━━━ EXERCISE MATERIAL
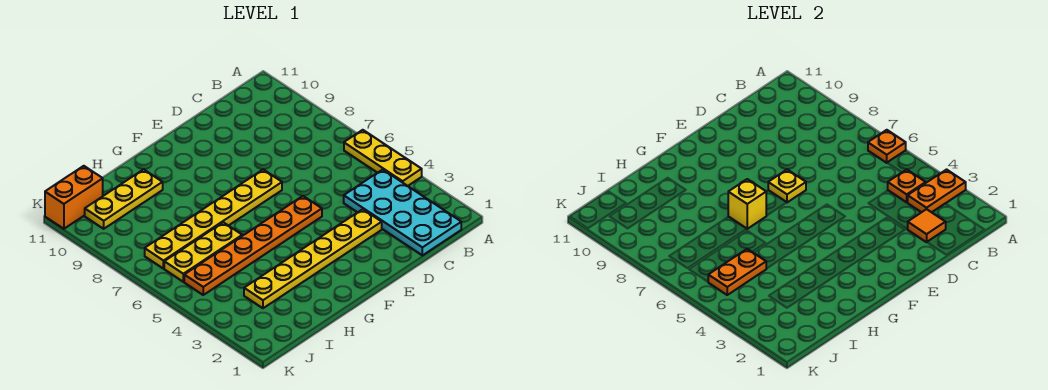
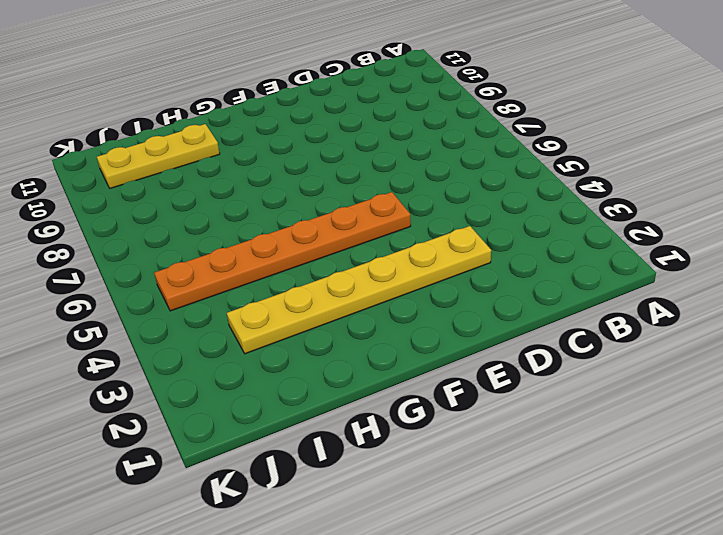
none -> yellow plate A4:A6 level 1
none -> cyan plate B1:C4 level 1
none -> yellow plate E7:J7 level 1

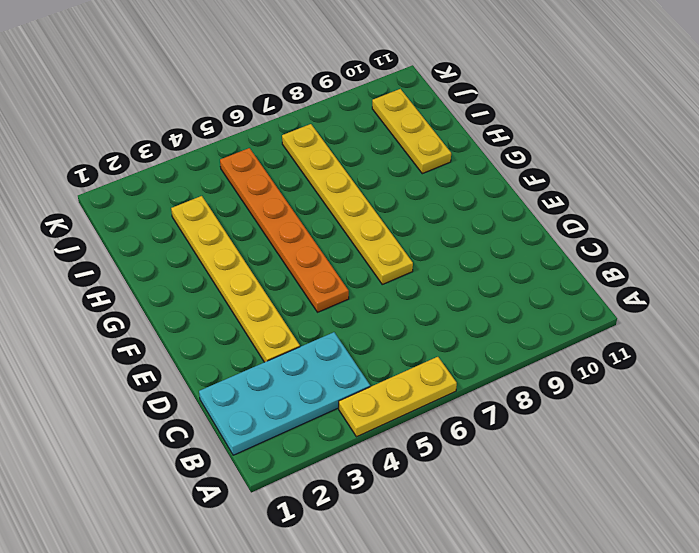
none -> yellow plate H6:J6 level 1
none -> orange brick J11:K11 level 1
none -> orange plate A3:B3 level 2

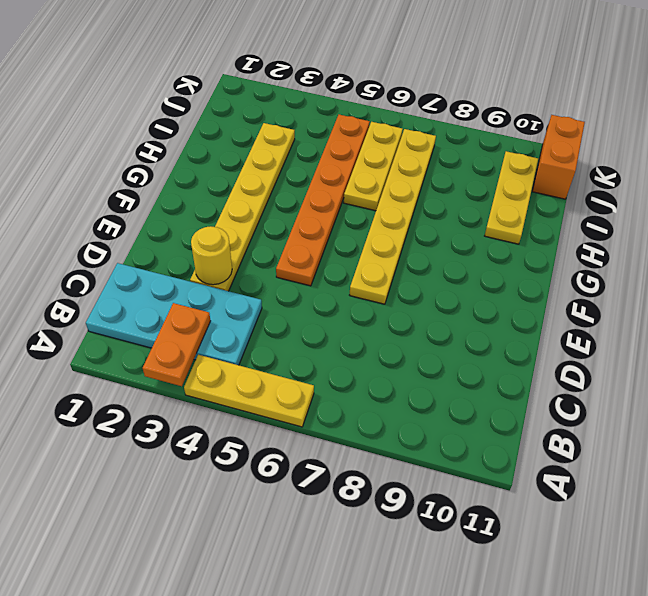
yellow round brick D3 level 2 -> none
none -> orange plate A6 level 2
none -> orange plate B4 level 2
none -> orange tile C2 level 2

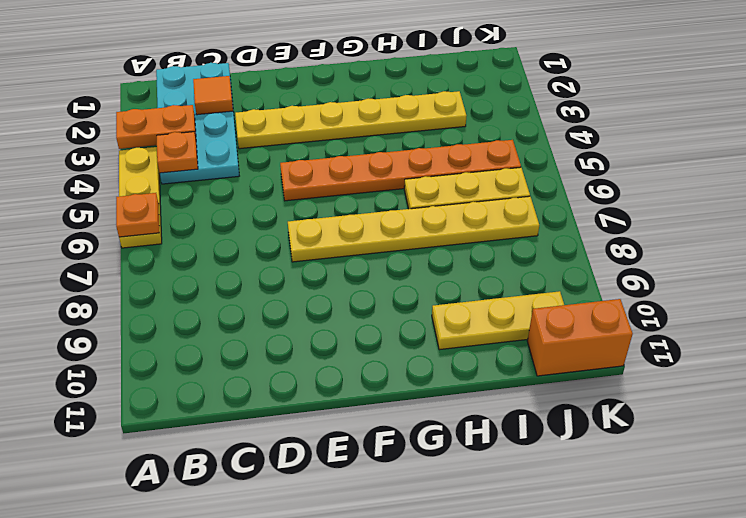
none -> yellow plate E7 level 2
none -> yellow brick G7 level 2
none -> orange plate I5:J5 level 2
━━━━━━
:: WHAT TO DO ::
Copy each line of the entries in which the string "brick" is found.

:: TASK ANSWER ::
none -> orange brick J11:K11 level 1
yellow round brick D3 level 2 -> none
none -> yellow brick G7 level 2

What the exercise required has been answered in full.